WHAT IS REQUIRED:
Go through the entries below and tally the lines holding "pyramid"; please reply with the number only.

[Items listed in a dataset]
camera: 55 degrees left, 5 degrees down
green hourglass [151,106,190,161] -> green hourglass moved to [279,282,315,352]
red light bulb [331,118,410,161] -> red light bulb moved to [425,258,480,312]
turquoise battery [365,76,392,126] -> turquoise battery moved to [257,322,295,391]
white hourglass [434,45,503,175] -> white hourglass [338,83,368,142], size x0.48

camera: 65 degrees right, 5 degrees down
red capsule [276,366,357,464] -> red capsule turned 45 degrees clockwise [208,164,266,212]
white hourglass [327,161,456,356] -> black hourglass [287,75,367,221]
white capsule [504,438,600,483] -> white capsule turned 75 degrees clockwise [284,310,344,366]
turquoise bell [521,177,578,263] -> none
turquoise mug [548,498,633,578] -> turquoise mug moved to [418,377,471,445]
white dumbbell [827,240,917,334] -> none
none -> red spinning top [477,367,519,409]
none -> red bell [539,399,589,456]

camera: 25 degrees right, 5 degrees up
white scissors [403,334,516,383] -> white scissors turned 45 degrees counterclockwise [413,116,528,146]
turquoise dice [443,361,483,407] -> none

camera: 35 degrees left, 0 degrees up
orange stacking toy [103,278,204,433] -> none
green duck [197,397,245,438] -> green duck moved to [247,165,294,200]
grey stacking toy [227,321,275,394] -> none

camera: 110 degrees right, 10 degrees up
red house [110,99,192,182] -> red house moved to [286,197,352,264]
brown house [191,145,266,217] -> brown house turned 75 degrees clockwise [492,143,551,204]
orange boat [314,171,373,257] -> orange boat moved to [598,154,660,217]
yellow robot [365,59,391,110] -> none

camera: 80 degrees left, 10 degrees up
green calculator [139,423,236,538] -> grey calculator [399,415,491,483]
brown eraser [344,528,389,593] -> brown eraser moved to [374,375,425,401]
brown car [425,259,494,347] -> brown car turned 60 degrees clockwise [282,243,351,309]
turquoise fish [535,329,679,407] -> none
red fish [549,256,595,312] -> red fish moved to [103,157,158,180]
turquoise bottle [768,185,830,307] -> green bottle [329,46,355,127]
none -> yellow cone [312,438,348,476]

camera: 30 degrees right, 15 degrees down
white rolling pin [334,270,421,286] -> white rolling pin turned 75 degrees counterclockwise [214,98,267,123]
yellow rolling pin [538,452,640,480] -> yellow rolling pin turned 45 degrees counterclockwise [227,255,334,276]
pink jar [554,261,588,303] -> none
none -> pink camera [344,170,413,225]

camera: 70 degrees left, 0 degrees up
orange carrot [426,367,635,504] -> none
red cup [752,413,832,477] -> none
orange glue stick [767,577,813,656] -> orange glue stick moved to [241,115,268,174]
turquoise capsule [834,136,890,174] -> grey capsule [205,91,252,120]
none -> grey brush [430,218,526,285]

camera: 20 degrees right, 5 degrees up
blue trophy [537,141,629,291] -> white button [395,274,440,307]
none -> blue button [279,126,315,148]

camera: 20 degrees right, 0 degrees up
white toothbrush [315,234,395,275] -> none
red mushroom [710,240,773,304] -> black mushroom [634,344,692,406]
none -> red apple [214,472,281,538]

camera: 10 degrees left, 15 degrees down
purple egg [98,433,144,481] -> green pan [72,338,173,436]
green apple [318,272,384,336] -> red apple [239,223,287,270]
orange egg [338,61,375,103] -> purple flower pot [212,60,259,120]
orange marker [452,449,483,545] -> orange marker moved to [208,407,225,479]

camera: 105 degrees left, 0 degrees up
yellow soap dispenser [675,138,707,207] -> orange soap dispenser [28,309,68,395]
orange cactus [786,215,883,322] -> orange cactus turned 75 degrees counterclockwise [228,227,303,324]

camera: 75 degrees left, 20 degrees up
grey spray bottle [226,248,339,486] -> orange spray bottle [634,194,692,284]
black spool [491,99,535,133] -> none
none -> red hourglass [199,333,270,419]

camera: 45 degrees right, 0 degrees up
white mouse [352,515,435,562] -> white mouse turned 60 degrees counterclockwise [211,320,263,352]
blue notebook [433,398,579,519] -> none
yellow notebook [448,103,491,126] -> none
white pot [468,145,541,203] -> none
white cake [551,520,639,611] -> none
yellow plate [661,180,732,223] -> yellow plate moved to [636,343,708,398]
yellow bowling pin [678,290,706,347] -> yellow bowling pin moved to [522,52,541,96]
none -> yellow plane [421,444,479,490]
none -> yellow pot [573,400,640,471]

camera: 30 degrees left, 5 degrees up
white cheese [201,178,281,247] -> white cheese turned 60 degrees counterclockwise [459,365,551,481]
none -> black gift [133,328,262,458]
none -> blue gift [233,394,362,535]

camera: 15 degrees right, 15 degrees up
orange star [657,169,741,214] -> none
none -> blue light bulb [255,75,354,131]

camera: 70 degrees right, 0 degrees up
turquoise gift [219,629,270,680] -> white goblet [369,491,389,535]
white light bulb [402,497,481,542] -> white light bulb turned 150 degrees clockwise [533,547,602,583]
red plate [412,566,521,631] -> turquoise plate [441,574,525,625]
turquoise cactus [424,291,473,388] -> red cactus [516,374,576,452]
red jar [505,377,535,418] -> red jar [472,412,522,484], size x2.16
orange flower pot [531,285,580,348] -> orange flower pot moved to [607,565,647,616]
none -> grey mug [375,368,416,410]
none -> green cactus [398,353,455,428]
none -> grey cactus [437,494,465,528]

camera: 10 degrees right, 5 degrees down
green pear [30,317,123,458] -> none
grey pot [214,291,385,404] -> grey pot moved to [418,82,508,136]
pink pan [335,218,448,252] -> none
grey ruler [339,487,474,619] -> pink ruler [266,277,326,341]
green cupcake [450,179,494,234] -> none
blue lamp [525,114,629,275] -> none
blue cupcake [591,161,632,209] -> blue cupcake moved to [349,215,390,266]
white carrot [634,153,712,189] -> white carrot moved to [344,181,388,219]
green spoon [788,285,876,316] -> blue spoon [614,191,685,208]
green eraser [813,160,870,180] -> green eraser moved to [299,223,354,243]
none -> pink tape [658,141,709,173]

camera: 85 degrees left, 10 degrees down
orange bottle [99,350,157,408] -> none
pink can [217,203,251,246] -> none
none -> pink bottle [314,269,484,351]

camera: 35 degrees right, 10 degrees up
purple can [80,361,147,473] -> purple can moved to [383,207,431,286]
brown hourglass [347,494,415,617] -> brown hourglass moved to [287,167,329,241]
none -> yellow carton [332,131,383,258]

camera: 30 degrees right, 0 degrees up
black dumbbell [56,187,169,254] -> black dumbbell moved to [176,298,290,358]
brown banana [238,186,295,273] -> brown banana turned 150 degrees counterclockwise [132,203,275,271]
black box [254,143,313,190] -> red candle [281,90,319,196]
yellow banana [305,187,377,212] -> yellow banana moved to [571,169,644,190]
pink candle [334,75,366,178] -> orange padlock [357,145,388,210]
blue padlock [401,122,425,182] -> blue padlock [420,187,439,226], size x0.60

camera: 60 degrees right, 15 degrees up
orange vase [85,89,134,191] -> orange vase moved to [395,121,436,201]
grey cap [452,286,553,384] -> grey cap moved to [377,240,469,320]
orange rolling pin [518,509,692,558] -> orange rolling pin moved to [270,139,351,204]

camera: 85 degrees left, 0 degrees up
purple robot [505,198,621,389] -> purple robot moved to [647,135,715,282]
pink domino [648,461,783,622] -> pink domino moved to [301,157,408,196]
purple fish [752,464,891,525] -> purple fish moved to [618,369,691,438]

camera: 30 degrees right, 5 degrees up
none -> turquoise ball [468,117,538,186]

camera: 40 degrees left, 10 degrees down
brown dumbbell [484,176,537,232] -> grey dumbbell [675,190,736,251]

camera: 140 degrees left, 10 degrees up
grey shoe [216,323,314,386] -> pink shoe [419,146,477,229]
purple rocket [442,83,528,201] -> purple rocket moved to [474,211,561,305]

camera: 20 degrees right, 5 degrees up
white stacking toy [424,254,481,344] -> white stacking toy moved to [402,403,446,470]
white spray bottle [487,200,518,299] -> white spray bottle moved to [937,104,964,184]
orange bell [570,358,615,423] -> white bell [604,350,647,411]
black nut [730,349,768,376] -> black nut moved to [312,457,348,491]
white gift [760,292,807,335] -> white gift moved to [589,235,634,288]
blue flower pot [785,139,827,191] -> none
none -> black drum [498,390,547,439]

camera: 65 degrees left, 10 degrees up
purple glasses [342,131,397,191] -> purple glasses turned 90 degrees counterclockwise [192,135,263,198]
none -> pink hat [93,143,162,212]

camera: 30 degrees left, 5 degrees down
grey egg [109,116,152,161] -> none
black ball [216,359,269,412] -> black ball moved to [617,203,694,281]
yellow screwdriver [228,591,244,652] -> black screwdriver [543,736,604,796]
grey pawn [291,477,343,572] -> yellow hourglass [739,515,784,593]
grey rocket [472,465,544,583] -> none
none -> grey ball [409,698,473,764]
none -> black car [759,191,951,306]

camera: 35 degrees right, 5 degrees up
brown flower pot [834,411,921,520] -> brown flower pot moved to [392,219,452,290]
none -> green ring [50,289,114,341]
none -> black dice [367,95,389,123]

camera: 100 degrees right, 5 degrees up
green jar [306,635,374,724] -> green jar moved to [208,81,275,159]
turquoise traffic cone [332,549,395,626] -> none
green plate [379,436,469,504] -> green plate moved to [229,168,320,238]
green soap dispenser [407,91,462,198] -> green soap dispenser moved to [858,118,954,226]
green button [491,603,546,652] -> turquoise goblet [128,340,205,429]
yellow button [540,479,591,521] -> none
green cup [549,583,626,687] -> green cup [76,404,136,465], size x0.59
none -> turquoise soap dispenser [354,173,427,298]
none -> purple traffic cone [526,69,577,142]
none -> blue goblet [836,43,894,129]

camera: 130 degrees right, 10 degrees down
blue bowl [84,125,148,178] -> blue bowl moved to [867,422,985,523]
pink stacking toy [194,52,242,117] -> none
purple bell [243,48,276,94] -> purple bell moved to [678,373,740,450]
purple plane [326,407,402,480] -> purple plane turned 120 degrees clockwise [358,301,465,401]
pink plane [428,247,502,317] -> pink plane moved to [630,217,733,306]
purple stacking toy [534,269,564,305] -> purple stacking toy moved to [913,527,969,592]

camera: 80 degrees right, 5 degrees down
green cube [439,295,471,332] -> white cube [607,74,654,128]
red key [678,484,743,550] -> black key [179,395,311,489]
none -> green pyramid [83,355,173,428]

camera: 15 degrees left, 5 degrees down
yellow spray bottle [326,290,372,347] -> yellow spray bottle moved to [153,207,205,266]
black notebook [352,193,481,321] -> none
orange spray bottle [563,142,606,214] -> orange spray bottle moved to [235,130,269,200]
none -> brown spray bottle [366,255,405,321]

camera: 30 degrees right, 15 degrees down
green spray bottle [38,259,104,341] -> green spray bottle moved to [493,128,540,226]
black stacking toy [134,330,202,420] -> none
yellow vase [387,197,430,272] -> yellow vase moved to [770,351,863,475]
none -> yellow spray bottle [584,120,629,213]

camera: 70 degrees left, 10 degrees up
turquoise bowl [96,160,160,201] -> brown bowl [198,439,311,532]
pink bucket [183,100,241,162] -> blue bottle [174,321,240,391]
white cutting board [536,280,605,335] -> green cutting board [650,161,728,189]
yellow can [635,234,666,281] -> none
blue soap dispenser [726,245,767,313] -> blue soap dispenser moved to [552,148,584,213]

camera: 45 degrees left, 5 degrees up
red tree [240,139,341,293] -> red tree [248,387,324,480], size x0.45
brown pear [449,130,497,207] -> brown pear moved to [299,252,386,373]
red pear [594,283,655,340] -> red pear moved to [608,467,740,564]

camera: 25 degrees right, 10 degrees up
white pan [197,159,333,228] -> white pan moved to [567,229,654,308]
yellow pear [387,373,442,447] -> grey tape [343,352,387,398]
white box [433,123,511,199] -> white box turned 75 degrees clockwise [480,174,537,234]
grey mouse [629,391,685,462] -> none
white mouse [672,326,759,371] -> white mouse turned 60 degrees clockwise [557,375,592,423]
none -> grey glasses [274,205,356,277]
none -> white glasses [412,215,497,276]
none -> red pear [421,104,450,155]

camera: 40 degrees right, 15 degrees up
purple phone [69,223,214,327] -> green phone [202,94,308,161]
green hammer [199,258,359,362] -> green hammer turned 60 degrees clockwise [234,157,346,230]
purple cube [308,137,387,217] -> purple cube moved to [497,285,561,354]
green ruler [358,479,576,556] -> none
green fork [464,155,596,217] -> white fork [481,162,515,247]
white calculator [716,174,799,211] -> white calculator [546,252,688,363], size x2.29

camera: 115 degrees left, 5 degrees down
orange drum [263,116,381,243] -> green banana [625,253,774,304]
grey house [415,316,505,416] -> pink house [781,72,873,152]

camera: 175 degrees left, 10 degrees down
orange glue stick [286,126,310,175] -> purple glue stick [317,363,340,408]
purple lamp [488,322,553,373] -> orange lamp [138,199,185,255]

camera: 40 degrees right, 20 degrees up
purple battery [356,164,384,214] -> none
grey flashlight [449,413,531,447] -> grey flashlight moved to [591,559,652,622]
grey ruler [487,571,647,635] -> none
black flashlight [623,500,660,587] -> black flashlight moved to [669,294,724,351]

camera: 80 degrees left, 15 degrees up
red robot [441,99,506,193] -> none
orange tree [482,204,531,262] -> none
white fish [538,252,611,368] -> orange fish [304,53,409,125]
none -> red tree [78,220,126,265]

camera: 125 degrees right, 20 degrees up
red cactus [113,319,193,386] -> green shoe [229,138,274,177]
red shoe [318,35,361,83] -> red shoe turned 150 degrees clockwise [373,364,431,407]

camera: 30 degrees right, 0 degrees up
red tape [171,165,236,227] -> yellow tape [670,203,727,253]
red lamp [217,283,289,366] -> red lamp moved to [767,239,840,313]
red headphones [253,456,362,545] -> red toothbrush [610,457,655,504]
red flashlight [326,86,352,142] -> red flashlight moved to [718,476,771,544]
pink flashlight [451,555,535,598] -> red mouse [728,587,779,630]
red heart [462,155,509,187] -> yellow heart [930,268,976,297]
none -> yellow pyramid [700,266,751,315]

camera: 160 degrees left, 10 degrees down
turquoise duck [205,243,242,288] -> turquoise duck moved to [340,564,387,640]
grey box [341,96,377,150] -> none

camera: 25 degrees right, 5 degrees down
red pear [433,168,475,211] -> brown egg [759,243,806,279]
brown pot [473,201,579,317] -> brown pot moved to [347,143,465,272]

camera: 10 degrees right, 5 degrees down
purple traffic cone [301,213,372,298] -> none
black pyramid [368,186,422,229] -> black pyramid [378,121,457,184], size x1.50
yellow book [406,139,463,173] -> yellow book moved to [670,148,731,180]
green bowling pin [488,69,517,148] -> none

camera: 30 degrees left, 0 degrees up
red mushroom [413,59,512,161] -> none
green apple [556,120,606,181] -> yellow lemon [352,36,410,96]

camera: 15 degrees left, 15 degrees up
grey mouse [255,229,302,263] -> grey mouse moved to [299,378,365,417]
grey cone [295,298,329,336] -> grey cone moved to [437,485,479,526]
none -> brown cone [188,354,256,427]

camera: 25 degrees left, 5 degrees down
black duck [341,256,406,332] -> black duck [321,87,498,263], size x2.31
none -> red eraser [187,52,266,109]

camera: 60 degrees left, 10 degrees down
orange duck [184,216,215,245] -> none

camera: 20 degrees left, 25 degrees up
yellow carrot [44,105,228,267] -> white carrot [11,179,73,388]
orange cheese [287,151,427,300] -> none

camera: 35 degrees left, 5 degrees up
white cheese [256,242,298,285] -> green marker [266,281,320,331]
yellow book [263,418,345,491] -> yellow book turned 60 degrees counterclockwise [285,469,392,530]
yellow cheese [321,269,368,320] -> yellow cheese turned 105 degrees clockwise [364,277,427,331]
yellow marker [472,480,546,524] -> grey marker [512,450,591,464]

ANSWER SPACE:
3